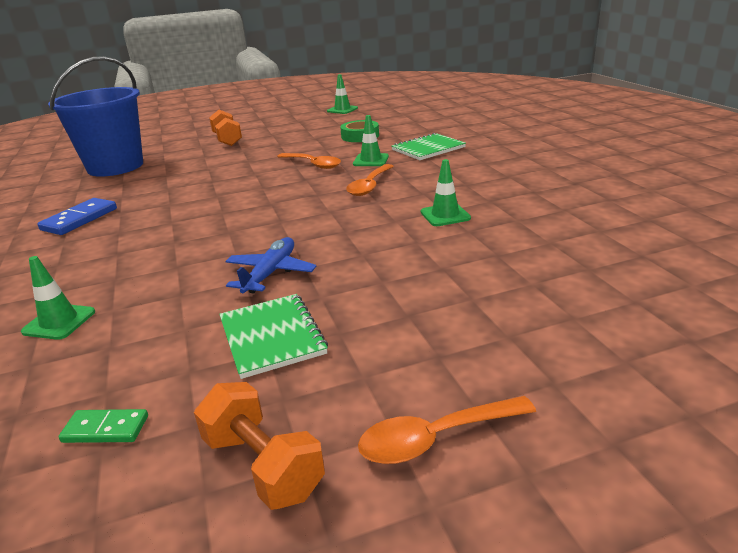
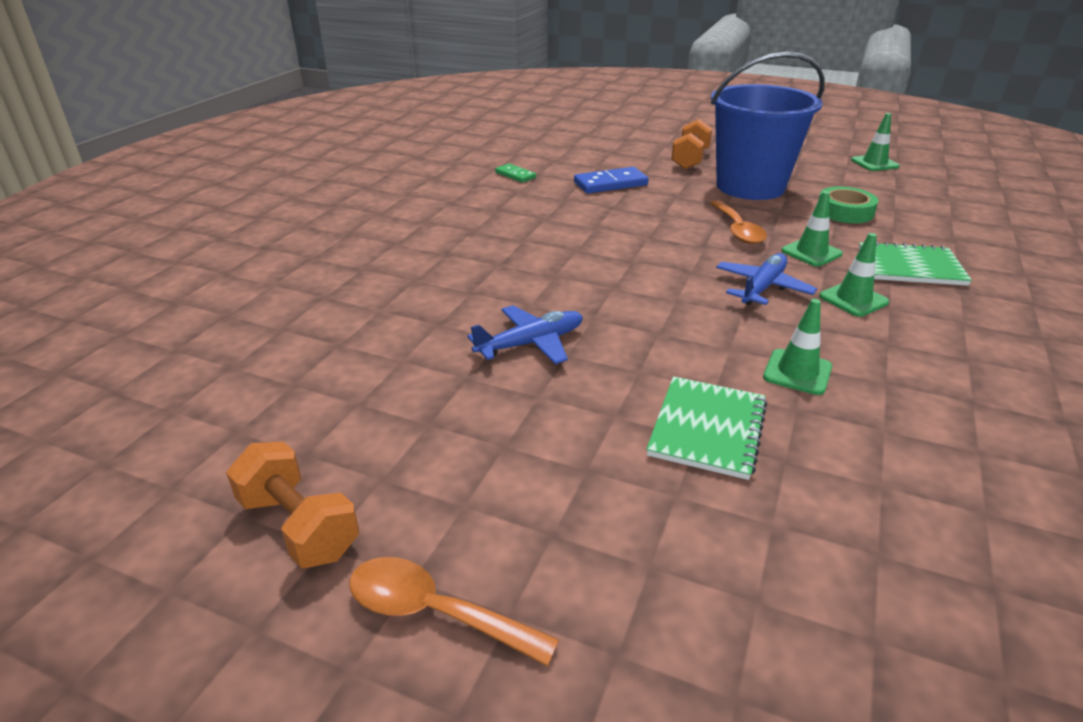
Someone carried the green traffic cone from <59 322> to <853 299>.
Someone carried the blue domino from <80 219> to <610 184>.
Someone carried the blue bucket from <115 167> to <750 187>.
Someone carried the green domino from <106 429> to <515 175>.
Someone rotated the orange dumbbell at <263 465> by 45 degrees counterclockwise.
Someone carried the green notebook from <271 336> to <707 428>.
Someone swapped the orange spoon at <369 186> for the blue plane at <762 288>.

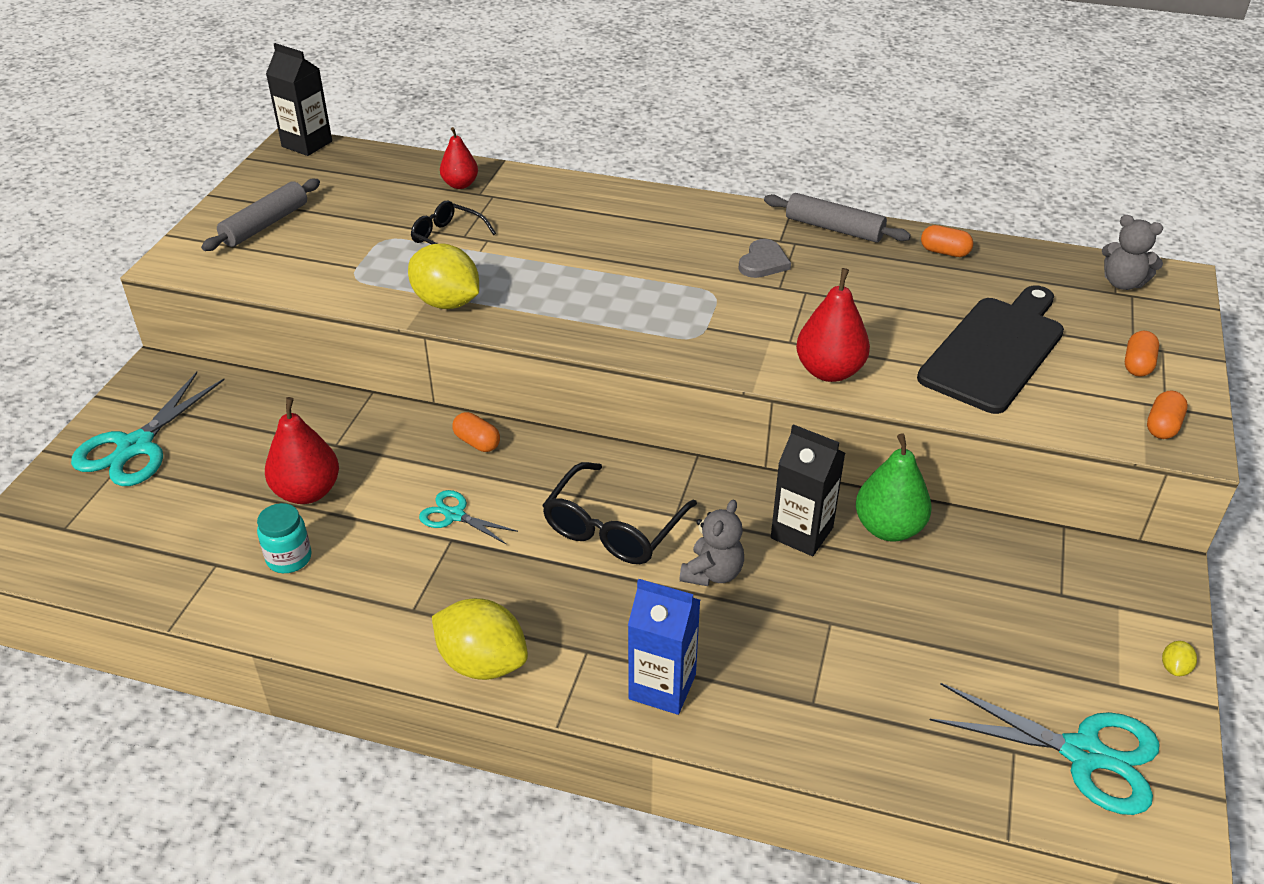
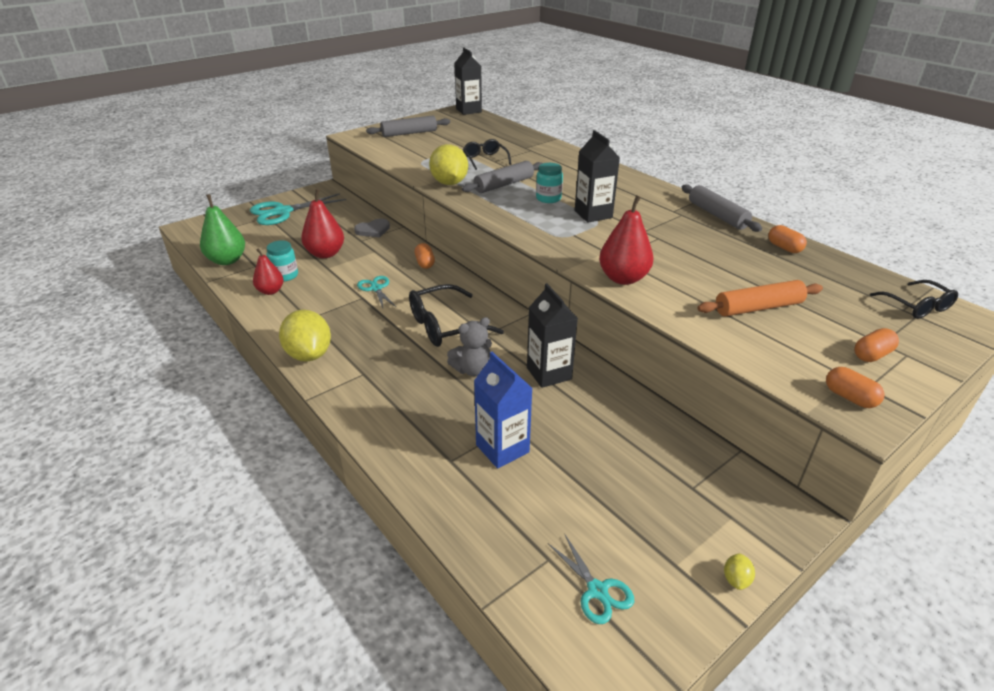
Someone carried the red pear from <460 184> to <270 291>.
Someone carried the blue carton from <662 686> to <502 448>.
Someone carried the grey heart from <763 262> to <373 230>.
Someone carried the green pear from <888 528> to <227 260>.
Someone swapped the black cutting board at <995 350> for the orange rolling pin at <758 307>.
Someone scaled the turquoise scissors at <1083 754> by 0.54.
Someone swapped the grey teddy bear at <1122 283> for the black glasses at <916 306>.
Someone rotated the orange capsule at <1162 426> by 75 degrees clockwise.
Someone rotated the yellow lemon at <1174 668> by 45 degrees counterclockwise.
Someone put down the grey rolling pin at <504 185>.
Someone put down the turquoise jar at <548 198>.
Someone put down the black carton at <593 214>.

Work request
Output, from the data above, the lines from the line with "Someone rotated the orange dumbbell" to the line with "Someone carried the green notebook" exactly as they stand, both ends included and nothing else.

Result of the task
Someone rotated the orange dumbbell at <263 465> by 45 degrees counterclockwise.
Someone carried the green notebook from <271 336> to <707 428>.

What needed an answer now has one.